─── INFORMATION PROVIDED ───

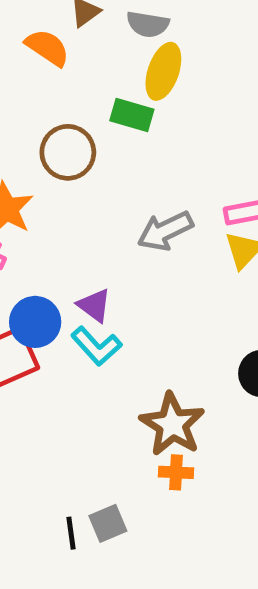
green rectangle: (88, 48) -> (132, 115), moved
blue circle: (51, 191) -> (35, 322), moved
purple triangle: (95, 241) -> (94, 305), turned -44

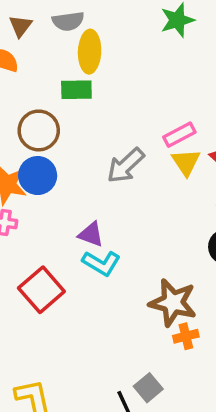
blue circle: (35, 322) -> (38, 176), moved

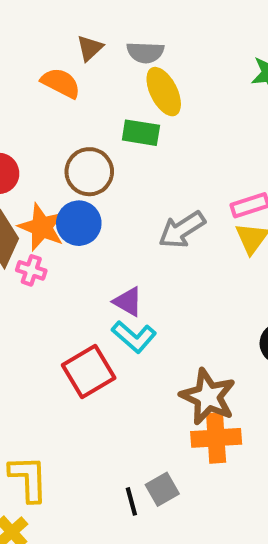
yellow ellipse: (90, 52) -> (164, 92), turned -39
red square: (41, 290) -> (89, 372), moved
orange cross: (186, 336) -> (216, 438), size x1.6

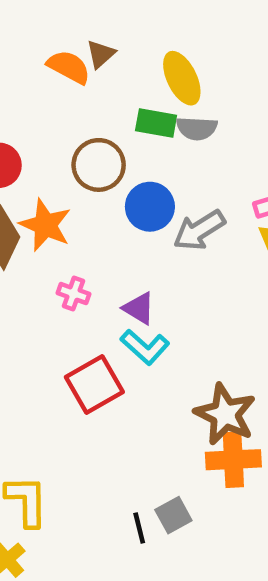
brown triangle: (90, 48) -> (101, 54), moved
gray semicircle: (145, 52) -> (197, 128), moved
blue circle: (79, 223) -> (150, 207), moved
pink cross: (31, 270) -> (73, 294), moved

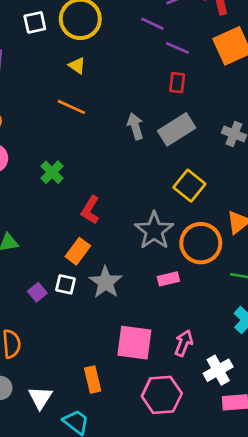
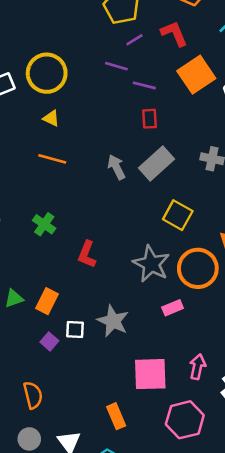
orange rectangle: (78, 251) -> (47, 301), moved

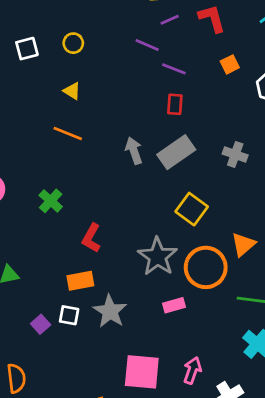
yellow circle: (47, 73) -> (73, 43), size x0.5
orange square: (196, 75) -> (230, 64), size x0.5
orange rectangle: (47, 301) -> (80, 281), moved, turned 45

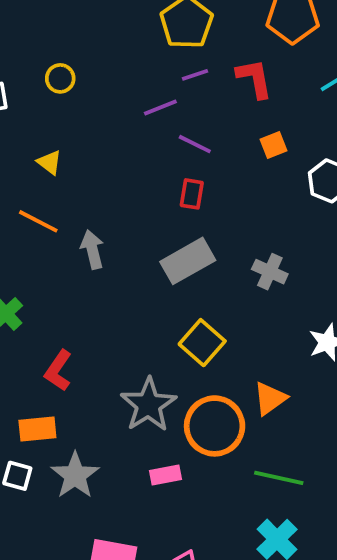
yellow circle: (73, 43) -> (60, 78), moved
purple line: (147, 45) -> (160, 107), turned -50
gray arrow: (134, 151) -> (92, 250), moved

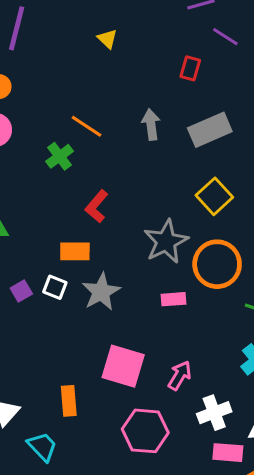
red rectangle: (192, 194) -> (190, 68), moved
orange line: (38, 221) -> (86, 126), moved
gray arrow: (92, 250) -> (151, 125), moved

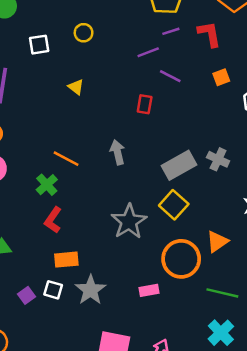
gray rectangle: (210, 130) -> (179, 165), moved
red L-shape: (97, 206) -> (53, 220), moved
gray star: (166, 242) -> (129, 222), moved

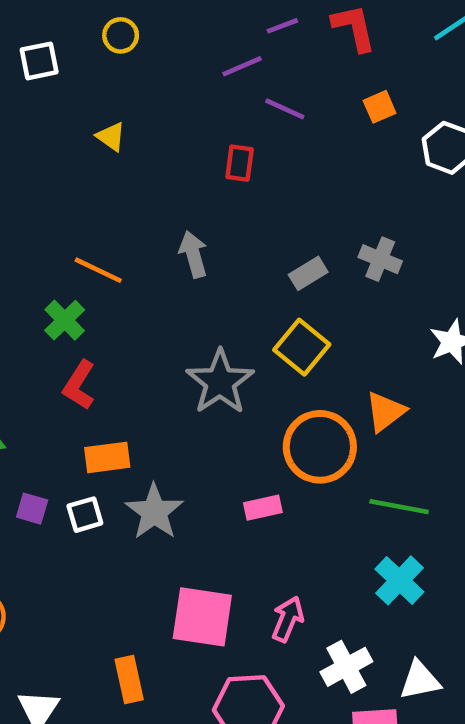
gray rectangle: (179, 165) -> (308, 273), size x0.6
white square: (53, 290) -> (85, 515), turned -30
purple square: (27, 295) -> (32, 509), moved, turned -35

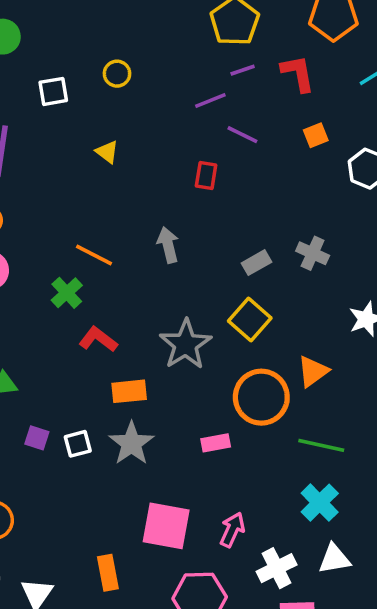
red L-shape: (79, 385) -> (98, 339), moved, turned 93
orange rectangle: (107, 457) -> (129, 391), moved
white triangle: (420, 680) -> (334, 559), moved

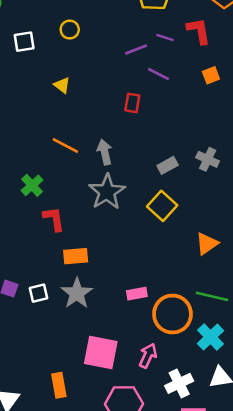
purple line: (243, 70) -> (165, 37), moved, turned 36
orange line: (94, 255) -> (65, 146), moved
red L-shape: (98, 339) -> (54, 219), turned 44
gray star: (186, 344) -> (107, 192), moved
orange circle: (261, 397) -> (172, 314), moved

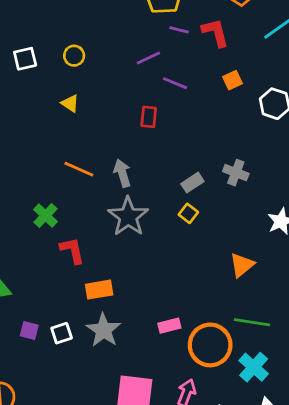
yellow circle: (70, 30) -> (74, 56), moved
purple line: (165, 37) -> (179, 30), moved
yellow square: (162, 206) -> (188, 213), moved, size x0.6

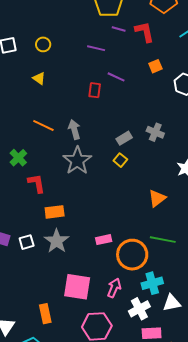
purple line: (148, 58) -> (96, 48), turned 36
purple line: (175, 83) -> (116, 77), moved
cyan cross: (254, 367) -> (152, 283), moved, turned 30

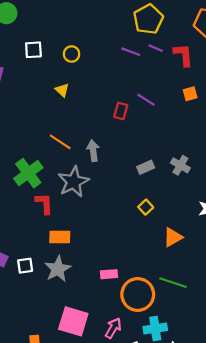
purple line: (96, 48) -> (131, 52), moved
green cross: (18, 158) -> (28, 173), size x1.5
yellow square: (120, 160) -> (146, 207), moved
gray star: (77, 161) -> (73, 182), moved

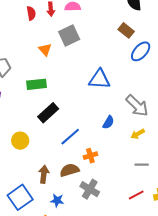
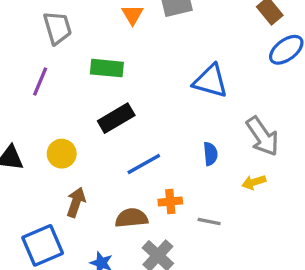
blue semicircle: (108, 122) -> (210, 154), turned -48
gray line: (142, 165) -> (209, 221), moved
brown arrow: (44, 174) -> (76, 202), moved

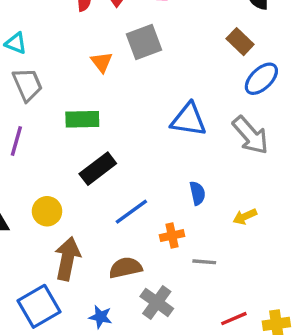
gray arrow: (262, 136) -> (250, 135), moved
brown arrow: (76, 202) -> (67, 259), size x1.4
orange cross: (170, 202) -> (172, 236), moved

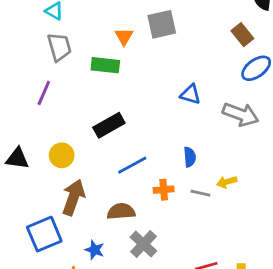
green rectangle: (82, 119) -> (105, 65), moved
blue triangle: (189, 120) -> (190, 94), size x0.7
gray arrow: (250, 135) -> (241, 114), turned -36
gray line: (204, 262) -> (200, 193), moved

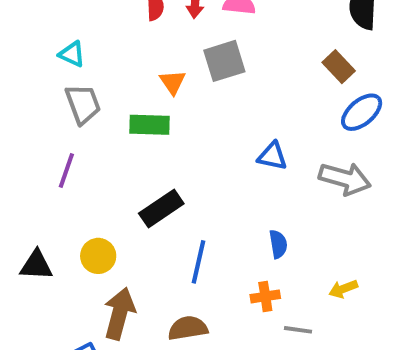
blue line: (132, 165) -> (198, 262), turned -44
yellow arrow: (227, 182) -> (343, 289), moved
orange cross: (164, 190) -> (265, 296), moved
gray line: (200, 193) -> (298, 330), moved

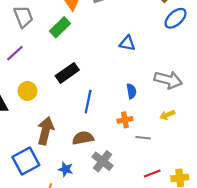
green rectangle: (150, 125) -> (60, 27), turned -45
purple line: (66, 170) -> (15, 53), turned 30
gray arrow: (345, 179) -> (168, 80), moved
yellow circle: (98, 256) -> (27, 91), moved

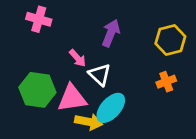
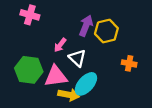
yellow hexagon: (170, 40) -> (106, 31), moved
pink arrow: (78, 58) -> (60, 45), turned 80
orange cross: (166, 82) -> (129, 63), turned 32

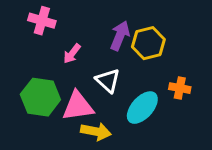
pink arrow: (60, 45) -> (72, 54), moved
cyan ellipse: (86, 84) -> (142, 108), moved

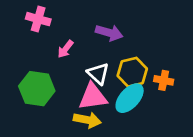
purple arrow: (120, 36) -> (109, 33), turned 84
yellow hexagon: (148, 43) -> (132, 72), moved
pink triangle: (78, 106) -> (93, 97), moved

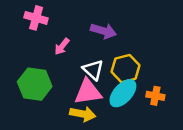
orange cross: (164, 80) -> (155, 96), moved

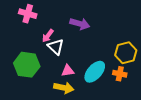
yellow hexagon: (126, 69) -> (126, 53), moved
white triangle: (93, 70) -> (56, 47), moved
pink triangle: (88, 92) -> (68, 71), size x0.6

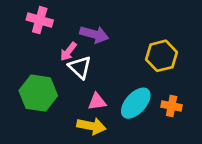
purple arrow: (80, 24) -> (94, 34), moved
yellow hexagon: (126, 53) -> (162, 56), moved

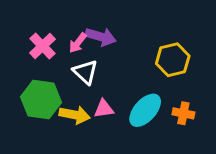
pink cross: (40, 20) -> (43, 46), moved, turned 30
pink arrow: (68, 52) -> (78, 43), moved
yellow arrow: (91, 126) -> (75, 115), moved

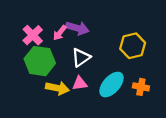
white triangle: (85, 72) -> (81, 57), moved, turned 42
green hexagon: (41, 100) -> (40, 61), moved

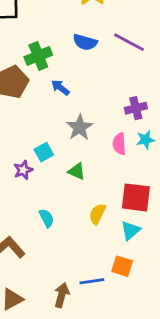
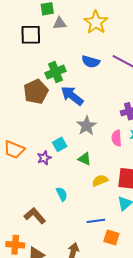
blue arrow: (60, 88) -> (72, 96), size x1.6
yellow semicircle: (97, 214) -> (100, 181), moved, turned 42
orange square: (122, 266) -> (111, 237), moved
blue line: (92, 281) -> (96, 221), moved

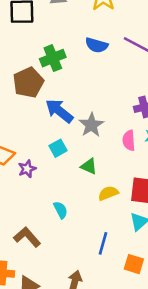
blue arrow: (72, 96) -> (59, 111), moved
purple star: (44, 158) -> (27, 169), moved
blue line: (96, 221) -> (103, 243), turned -66
orange square: (111, 237) -> (134, 264), moved

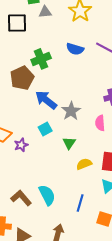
green triangle: (89, 166) -> (69, 143), turned 40
cyan semicircle: (61, 210) -> (47, 195), moved, size x1.5

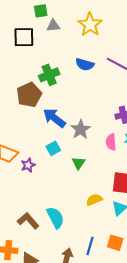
yellow semicircle: (84, 164) -> (94, 200), moved
blue line: (80, 203) -> (90, 246), moved

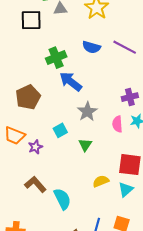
brown pentagon: (29, 95) -> (28, 97), moved
blue arrow: (54, 118) -> (71, 81), moved
brown L-shape: (28, 221) -> (35, 184), moved

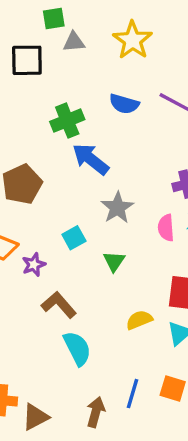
brown L-shape: (35, 184) -> (59, 305), moved

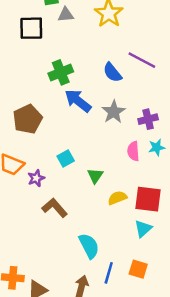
blue semicircle: (124, 104) -> (112, 72), moved, turned 35
gray star: (117, 208) -> (114, 112), moved
yellow semicircle: (139, 320) -> (117, 198), moved
cyan semicircle: (77, 348) -> (89, 246), moved

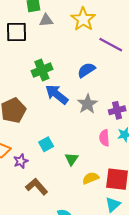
purple line: (142, 60) -> (111, 45), moved
blue semicircle: (112, 72) -> (86, 70), turned 96

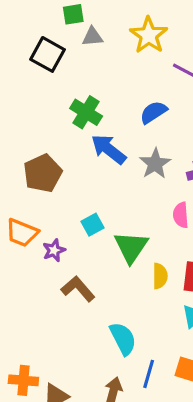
black square: (16, 32) -> (48, 54), turned 30
green cross: (42, 70) -> (86, 112), turned -36
green triangle: (72, 159) -> (131, 247), size x1.6
yellow semicircle: (91, 178) -> (160, 276), turned 112

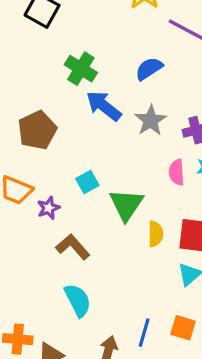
cyan semicircle: (123, 339) -> (78, 300), moved

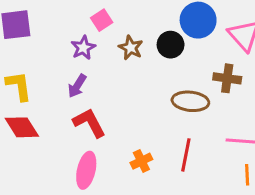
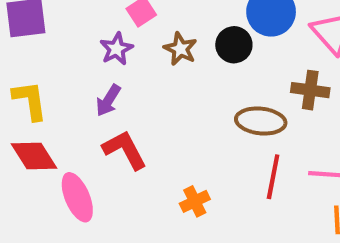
red line: (186, 155) -> (273, 177), moved
pink ellipse: (86, 170) -> (77, 197), moved, turned -36

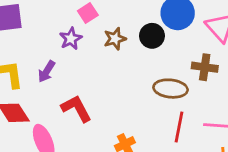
brown star: (180, 49) -> (115, 39), turned 30
purple arrow: (108, 100) -> (47, 71), moved

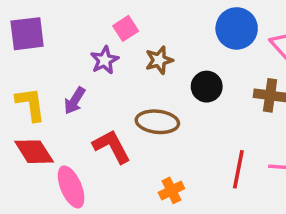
black circle: (152, 36) -> (207, 87), moved
brown ellipse: (171, 89) -> (157, 122), moved

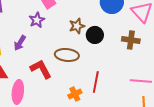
brown star: (159, 60) -> (77, 26), moved
red line: (238, 169) -> (96, 82), moved
pink ellipse: (71, 187) -> (18, 92), turned 30

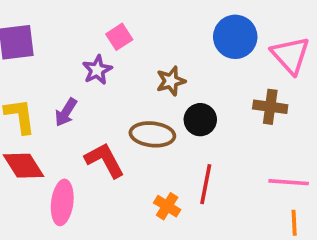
black circle: (95, 35) -> (200, 120), moved
orange cross: (75, 94) -> (167, 206), turned -32

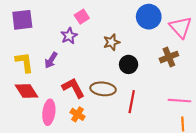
brown cross: (270, 107) -> (169, 57), turned -30
brown ellipse: (152, 134) -> (103, 89), moved
orange cross: (167, 206) -> (78, 114), moved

───

DIRECTIVE ▸
Exact copy, pictures excluded: from the line with "gray star: (77, 161) -> (73, 182), moved" up to and including the line with "pink arrow: (78, 58) -> (60, 45), turned 80" in the data above.

SOLUTION ▸
gray star: (77, 161) -> (73, 182), moved

blue semicircle: (108, 122) -> (210, 154), turned -48
gray line: (142, 165) -> (209, 221), moved
brown arrow: (44, 174) -> (76, 202), moved

gray arrow: (262, 136) -> (250, 135), moved
brown arrow: (76, 202) -> (67, 259), size x1.4
orange cross: (170, 202) -> (172, 236), moved

green rectangle: (82, 119) -> (105, 65), moved
blue triangle: (189, 120) -> (190, 94), size x0.7
gray arrow: (250, 135) -> (241, 114), turned -36
gray line: (204, 262) -> (200, 193), moved

blue line: (132, 165) -> (198, 262), turned -44
yellow arrow: (227, 182) -> (343, 289), moved
orange cross: (164, 190) -> (265, 296), moved
gray line: (200, 193) -> (298, 330), moved

green rectangle: (150, 125) -> (60, 27), turned -45
purple line: (66, 170) -> (15, 53), turned 30
gray arrow: (345, 179) -> (168, 80), moved
yellow circle: (98, 256) -> (27, 91), moved

yellow hexagon: (170, 40) -> (106, 31), moved
pink arrow: (78, 58) -> (60, 45), turned 80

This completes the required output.